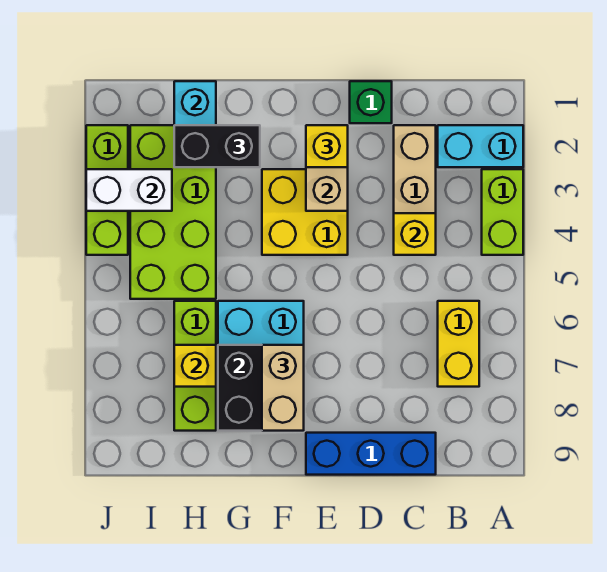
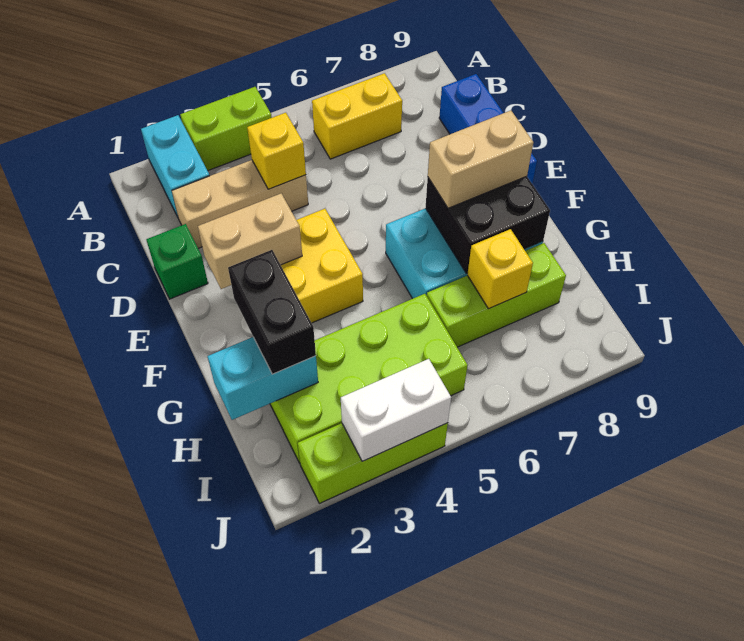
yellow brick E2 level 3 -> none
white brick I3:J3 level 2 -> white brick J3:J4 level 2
..........
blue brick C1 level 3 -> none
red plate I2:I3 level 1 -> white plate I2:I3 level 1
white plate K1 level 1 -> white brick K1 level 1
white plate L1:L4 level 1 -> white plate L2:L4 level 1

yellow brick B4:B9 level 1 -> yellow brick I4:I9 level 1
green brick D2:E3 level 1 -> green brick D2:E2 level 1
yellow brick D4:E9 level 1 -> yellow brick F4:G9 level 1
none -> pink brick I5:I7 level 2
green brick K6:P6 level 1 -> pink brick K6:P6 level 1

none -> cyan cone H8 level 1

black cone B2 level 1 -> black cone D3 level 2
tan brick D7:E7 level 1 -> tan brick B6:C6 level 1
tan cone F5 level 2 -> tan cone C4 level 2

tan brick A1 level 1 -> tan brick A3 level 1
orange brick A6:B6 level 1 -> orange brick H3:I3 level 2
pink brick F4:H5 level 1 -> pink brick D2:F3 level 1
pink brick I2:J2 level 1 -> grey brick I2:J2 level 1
..........
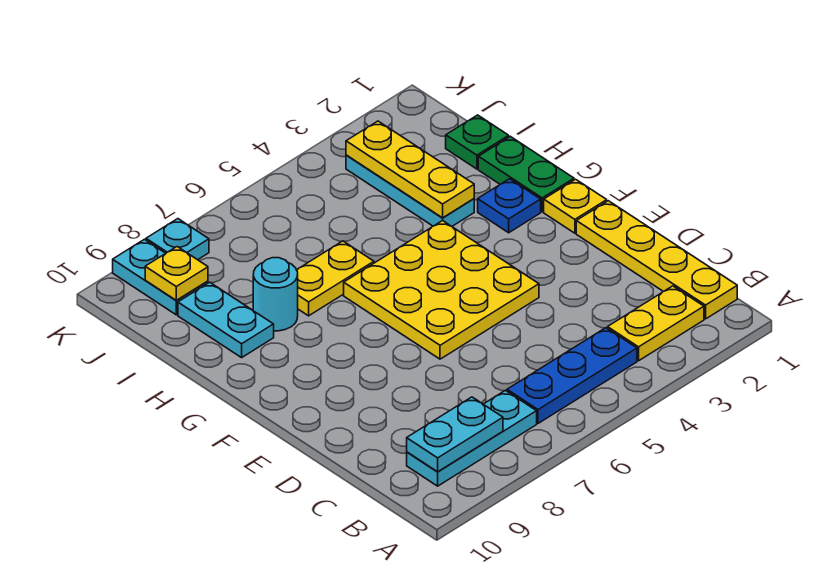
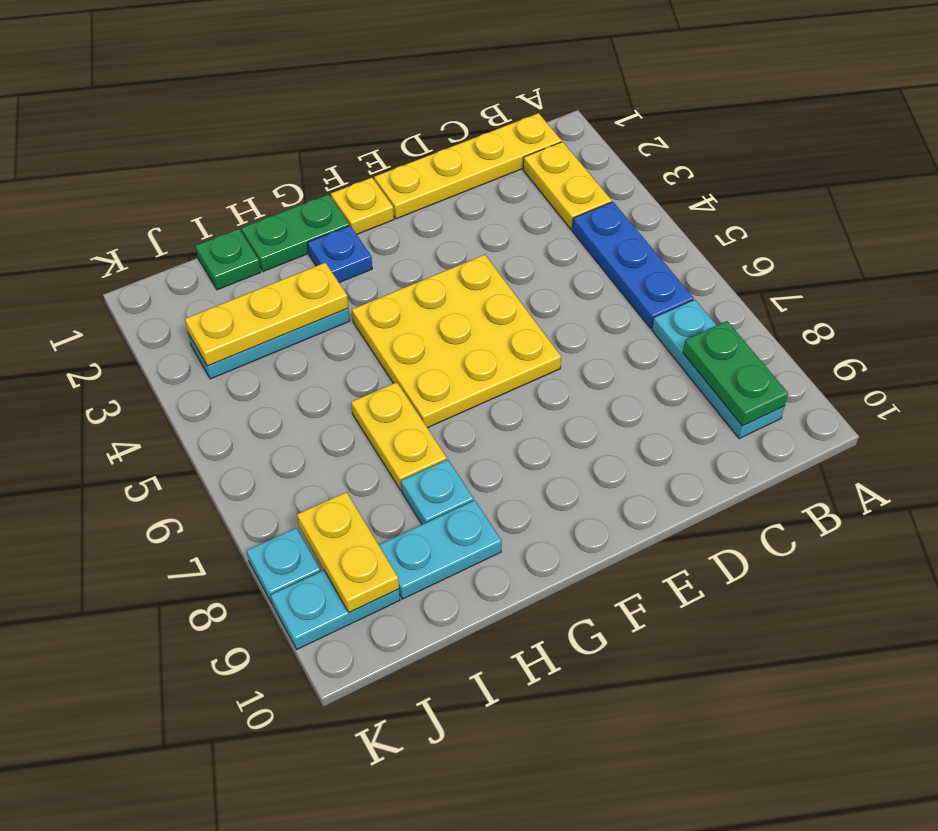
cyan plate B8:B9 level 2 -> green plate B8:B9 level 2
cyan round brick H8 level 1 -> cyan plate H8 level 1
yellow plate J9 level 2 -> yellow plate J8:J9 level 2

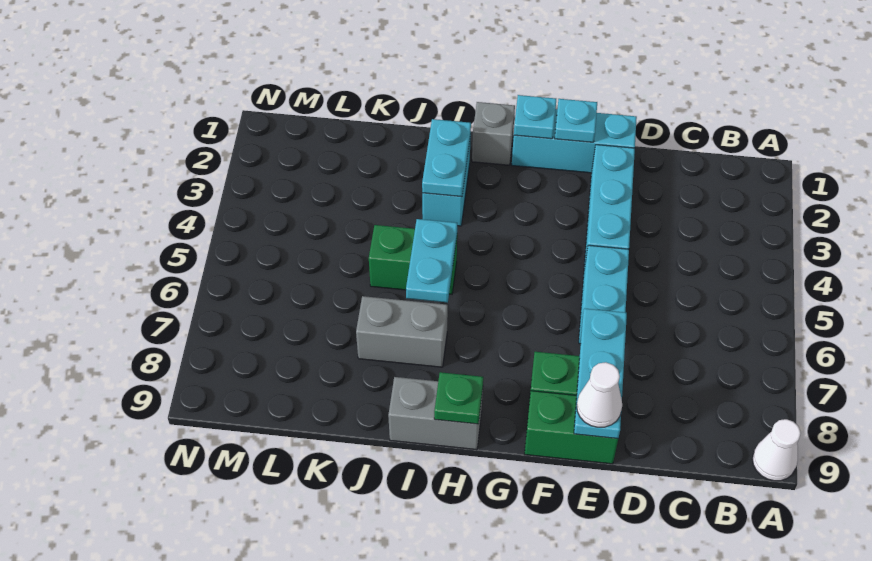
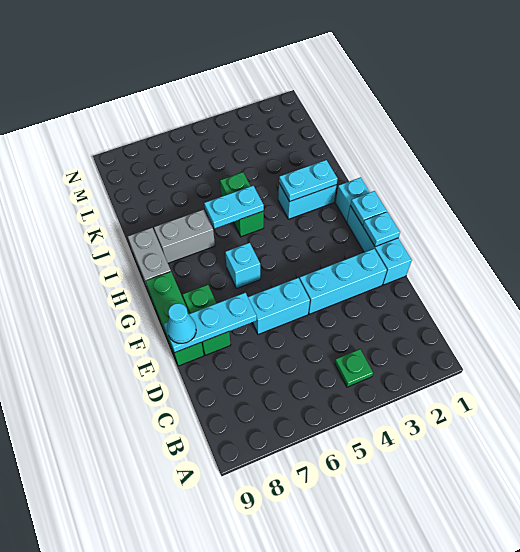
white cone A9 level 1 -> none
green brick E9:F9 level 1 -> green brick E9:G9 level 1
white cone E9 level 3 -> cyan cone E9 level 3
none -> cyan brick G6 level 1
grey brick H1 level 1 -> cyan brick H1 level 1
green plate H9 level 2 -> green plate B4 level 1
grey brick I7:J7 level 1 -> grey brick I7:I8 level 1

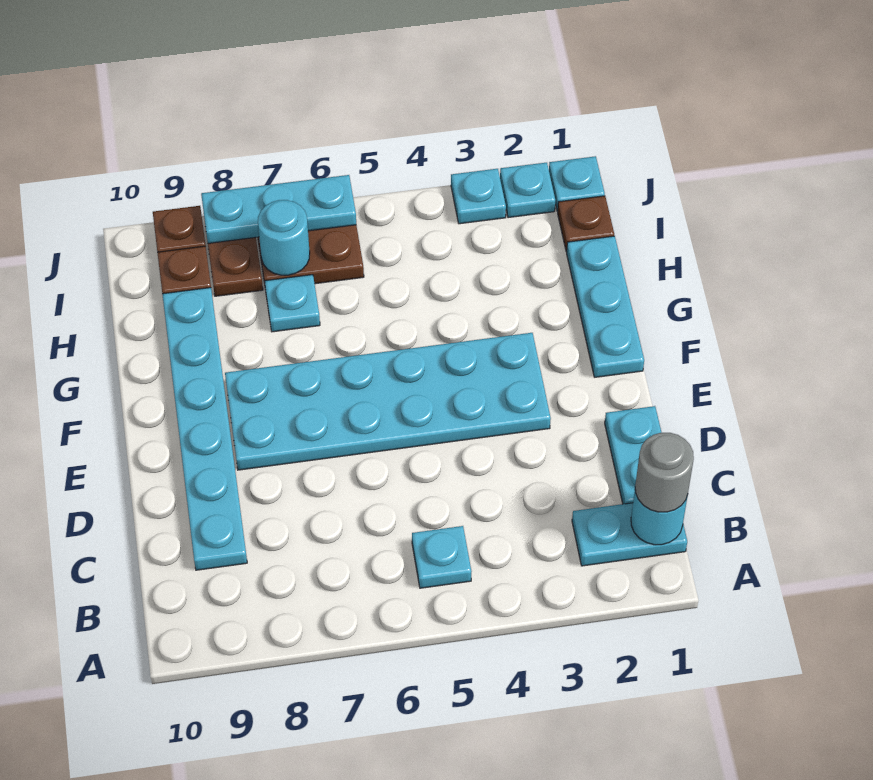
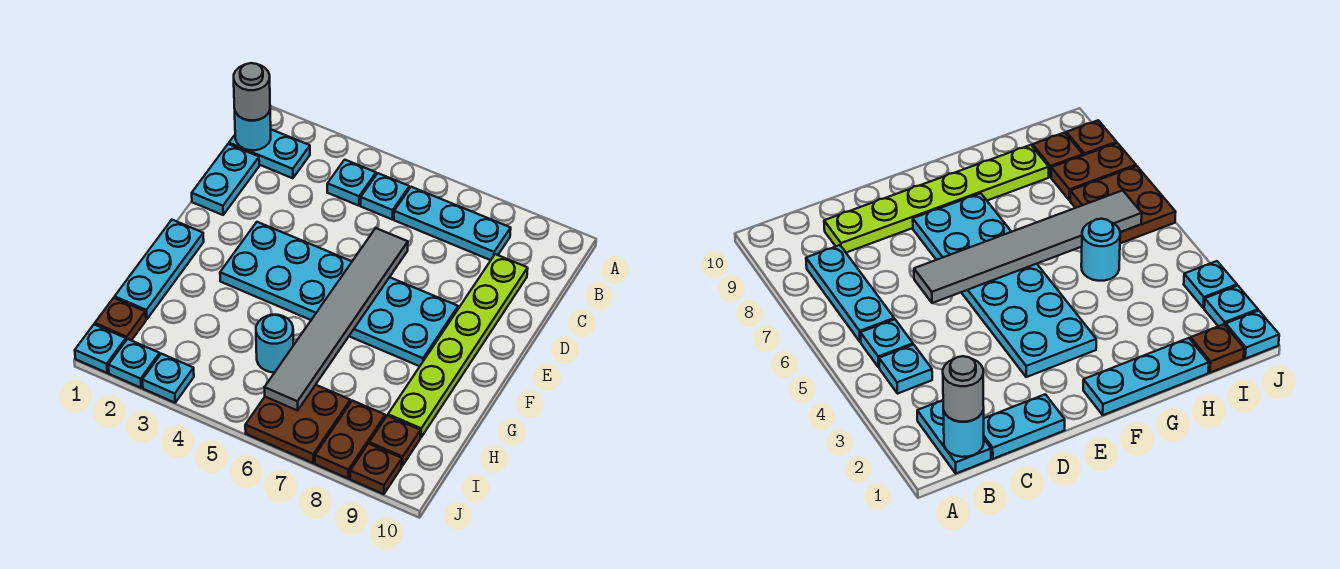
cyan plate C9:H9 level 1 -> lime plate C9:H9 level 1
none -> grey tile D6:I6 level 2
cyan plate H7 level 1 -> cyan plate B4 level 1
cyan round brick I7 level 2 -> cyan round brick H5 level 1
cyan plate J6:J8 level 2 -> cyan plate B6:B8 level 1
..........
Everything from the line containing "yellow brick D4:E9" through the line containing "pink brick I2:J2" in the material above should be retyped exactly, both ends included, and nothing more.

yellow brick D4:E9 level 1 -> yellow brick F4:G9 level 1
none -> pink brick I5:I7 level 2
green brick K6:P6 level 1 -> pink brick K6:P6 level 1

none -> cyan cone H8 level 1

black cone B2 level 1 -> black cone D3 level 2
tan brick D7:E7 level 1 -> tan brick B6:C6 level 1
tan cone F5 level 2 -> tan cone C4 level 2

tan brick A1 level 1 -> tan brick A3 level 1
orange brick A6:B6 level 1 -> orange brick H3:I3 level 2
pink brick F4:H5 level 1 -> pink brick D2:F3 level 1
pink brick I2:J2 level 1 -> grey brick I2:J2 level 1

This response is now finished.